(Records from a data source)
'''

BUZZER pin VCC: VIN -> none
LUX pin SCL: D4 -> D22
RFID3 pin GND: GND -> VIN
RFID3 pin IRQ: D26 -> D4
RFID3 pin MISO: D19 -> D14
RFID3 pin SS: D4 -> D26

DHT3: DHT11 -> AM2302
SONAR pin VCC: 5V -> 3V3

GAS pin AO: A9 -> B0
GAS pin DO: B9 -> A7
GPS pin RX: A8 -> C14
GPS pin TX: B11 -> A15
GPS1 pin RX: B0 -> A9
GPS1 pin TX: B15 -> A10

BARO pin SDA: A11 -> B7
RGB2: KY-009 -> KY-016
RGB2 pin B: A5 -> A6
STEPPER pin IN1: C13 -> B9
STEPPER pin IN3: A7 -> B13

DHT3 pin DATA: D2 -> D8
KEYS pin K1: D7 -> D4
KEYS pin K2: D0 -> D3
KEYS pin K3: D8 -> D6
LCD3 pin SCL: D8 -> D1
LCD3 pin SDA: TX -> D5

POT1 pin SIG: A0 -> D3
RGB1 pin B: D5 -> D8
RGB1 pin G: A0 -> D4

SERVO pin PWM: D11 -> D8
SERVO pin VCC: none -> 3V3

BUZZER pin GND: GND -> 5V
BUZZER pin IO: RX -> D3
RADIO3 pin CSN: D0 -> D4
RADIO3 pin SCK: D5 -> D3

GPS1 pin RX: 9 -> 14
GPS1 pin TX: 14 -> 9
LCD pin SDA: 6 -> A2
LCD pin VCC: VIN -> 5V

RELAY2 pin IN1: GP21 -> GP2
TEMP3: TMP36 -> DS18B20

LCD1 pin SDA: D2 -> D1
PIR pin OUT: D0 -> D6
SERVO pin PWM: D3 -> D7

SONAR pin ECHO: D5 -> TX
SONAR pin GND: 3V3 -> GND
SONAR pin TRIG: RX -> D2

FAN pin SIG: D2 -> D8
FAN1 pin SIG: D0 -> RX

'''

DESCRIPTION OF THE TASK:
Once more, write out all of the entries above exactly.

TASK RESULT:
BUZZER pin VCC: VIN -> none
LUX pin SCL: D4 -> D22
RFID3 pin GND: GND -> VIN
RFID3 pin IRQ: D26 -> D4
RFID3 pin MISO: D19 -> D14
RFID3 pin SS: D4 -> D26

DHT3: DHT11 -> AM2302
SONAR pin VCC: 5V -> 3V3

GAS pin AO: A9 -> B0
GAS pin DO: B9 -> A7
GPS pin RX: A8 -> C14
GPS pin TX: B11 -> A15
GPS1 pin RX: B0 -> A9
GPS1 pin TX: B15 -> A10

BARO pin SDA: A11 -> B7
RGB2: KY-009 -> KY-016
RGB2 pin B: A5 -> A6
STEPPER pin IN1: C13 -> B9
STEPPER pin IN3: A7 -> B13

DHT3 pin DATA: D2 -> D8
KEYS pin K1: D7 -> D4
KEYS pin K2: D0 -> D3
KEYS pin K3: D8 -> D6
LCD3 pin SCL: D8 -> D1
LCD3 pin SDA: TX -> D5

POT1 pin SIG: A0 -> D3
RGB1 pin B: D5 -> D8
RGB1 pin G: A0 -> D4

SERVO pin PWM: D11 -> D8
SERVO pin VCC: none -> 3V3

BUZZER pin GND: GND -> 5V
BUZZER pin IO: RX -> D3
RADIO3 pin CSN: D0 -> D4
RADIO3 pin SCK: D5 -> D3

GPS1 pin RX: 9 -> 14
GPS1 pin TX: 14 -> 9
LCD pin SDA: 6 -> A2
LCD pin VCC: VIN -> 5V

RELAY2 pin IN1: GP21 -> GP2
TEMP3: TMP36 -> DS18B20

LCD1 pin SDA: D2 -> D1
PIR pin OUT: D0 -> D6
SERVO pin PWM: D3 -> D7

SONAR pin ECHO: D5 -> TX
SONAR pin GND: 3V3 -> GND
SONAR pin TRIG: RX -> D2

FAN pin SIG: D2 -> D8
FAN1 pin SIG: D0 -> RX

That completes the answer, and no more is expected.